### Required action
Below are the records. Gather each line that holds "tile".

### Extracted data
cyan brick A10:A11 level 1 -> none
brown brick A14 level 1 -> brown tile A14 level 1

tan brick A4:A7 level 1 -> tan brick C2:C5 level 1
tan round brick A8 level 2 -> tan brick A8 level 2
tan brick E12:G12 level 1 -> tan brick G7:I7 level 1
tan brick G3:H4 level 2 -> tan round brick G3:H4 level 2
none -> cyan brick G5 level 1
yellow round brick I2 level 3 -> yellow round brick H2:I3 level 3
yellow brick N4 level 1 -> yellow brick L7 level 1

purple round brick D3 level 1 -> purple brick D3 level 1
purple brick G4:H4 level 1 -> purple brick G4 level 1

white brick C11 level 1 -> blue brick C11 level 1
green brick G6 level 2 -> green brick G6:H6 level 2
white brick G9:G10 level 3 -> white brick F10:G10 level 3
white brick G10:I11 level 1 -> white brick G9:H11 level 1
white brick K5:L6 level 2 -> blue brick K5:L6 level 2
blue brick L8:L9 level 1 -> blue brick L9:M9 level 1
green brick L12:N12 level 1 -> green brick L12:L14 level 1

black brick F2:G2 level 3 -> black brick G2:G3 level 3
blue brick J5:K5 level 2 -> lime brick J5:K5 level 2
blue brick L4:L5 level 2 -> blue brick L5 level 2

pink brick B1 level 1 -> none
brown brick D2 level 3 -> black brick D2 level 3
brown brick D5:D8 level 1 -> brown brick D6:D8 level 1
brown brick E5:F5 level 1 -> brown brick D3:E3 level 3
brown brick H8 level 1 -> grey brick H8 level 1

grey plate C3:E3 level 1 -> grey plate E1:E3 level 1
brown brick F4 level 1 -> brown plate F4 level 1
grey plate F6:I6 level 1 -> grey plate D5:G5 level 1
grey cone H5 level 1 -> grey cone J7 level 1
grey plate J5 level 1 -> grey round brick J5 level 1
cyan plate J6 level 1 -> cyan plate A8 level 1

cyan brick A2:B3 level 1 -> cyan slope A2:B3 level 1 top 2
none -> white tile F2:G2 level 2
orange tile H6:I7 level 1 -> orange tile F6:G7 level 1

### Answer area
brown brick A14 level 1 -> brown tile A14 level 1
none -> white tile F2:G2 level 2
orange tile H6:I7 level 1 -> orange tile F6:G7 level 1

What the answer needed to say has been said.